── Extracted material

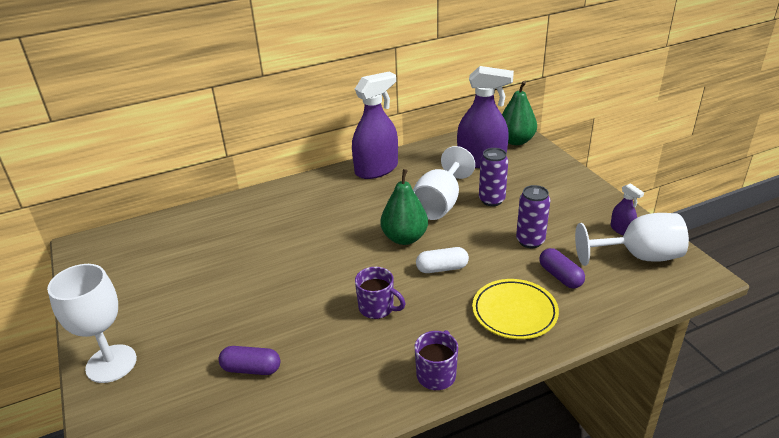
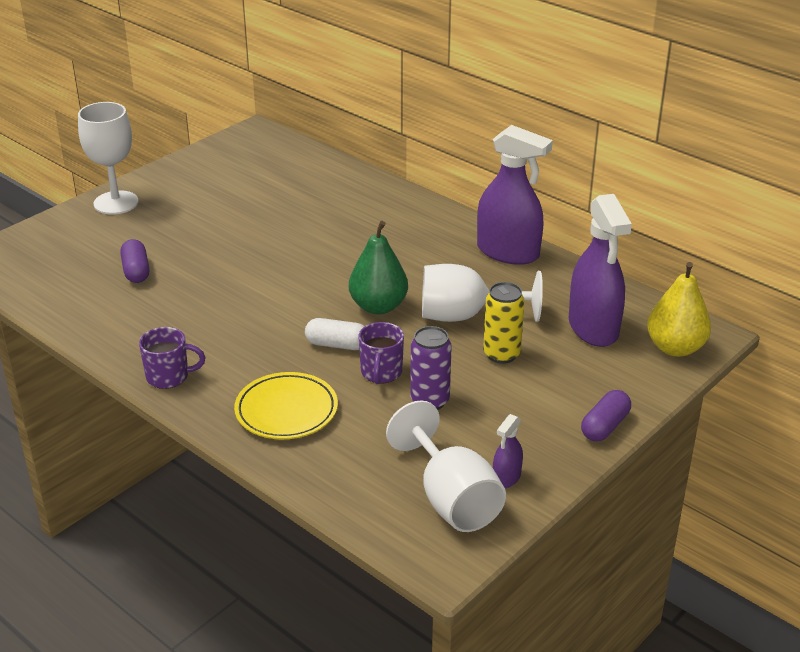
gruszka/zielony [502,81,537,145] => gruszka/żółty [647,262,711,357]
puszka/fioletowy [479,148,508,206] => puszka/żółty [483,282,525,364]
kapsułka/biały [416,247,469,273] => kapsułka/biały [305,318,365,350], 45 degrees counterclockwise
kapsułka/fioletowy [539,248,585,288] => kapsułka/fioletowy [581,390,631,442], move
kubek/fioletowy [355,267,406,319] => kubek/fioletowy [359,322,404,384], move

────

- **Problem requirements**:
Repeat exactly the lines from the line containing "kapsułka/fioletowy [539,248,585,288] =>" through the last line of the records above, including both, and nothing else.

- **Answer to the problem**:
kapsułka/fioletowy [539,248,585,288] => kapsułka/fioletowy [581,390,631,442], move
kubek/fioletowy [355,267,406,319] => kubek/fioletowy [359,322,404,384], move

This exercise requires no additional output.